*** Block opens ***

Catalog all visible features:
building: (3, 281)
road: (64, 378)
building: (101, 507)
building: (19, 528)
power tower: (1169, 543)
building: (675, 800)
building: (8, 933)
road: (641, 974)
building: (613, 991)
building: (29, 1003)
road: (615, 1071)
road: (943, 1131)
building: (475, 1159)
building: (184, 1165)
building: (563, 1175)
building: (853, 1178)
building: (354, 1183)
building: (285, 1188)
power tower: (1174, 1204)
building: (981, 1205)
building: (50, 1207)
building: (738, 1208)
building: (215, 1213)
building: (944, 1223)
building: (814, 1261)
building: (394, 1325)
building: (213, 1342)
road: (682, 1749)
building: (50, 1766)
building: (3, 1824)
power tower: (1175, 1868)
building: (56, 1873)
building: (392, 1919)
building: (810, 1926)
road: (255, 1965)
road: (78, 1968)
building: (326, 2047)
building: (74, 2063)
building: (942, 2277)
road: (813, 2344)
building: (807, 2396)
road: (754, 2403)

*** Block closes ***

What to produce: Output the entries above exactly, please, with nothing dropped.

Written reply:
Catalog all visible features:
building: (3, 281)
road: (64, 378)
building: (101, 507)
building: (19, 528)
power tower: (1169, 543)
building: (675, 800)
building: (8, 933)
road: (641, 974)
building: (613, 991)
building: (29, 1003)
road: (615, 1071)
road: (943, 1131)
building: (475, 1159)
building: (184, 1165)
building: (563, 1175)
building: (853, 1178)
building: (354, 1183)
building: (285, 1188)
power tower: (1174, 1204)
building: (981, 1205)
building: (50, 1207)
building: (738, 1208)
building: (215, 1213)
building: (944, 1223)
building: (814, 1261)
building: (394, 1325)
building: (213, 1342)
road: (682, 1749)
building: (50, 1766)
building: (3, 1824)
power tower: (1175, 1868)
building: (56, 1873)
building: (392, 1919)
building: (810, 1926)
road: (255, 1965)
road: (78, 1968)
building: (326, 2047)
building: (74, 2063)
building: (942, 2277)
road: (813, 2344)
building: (807, 2396)
road: (754, 2403)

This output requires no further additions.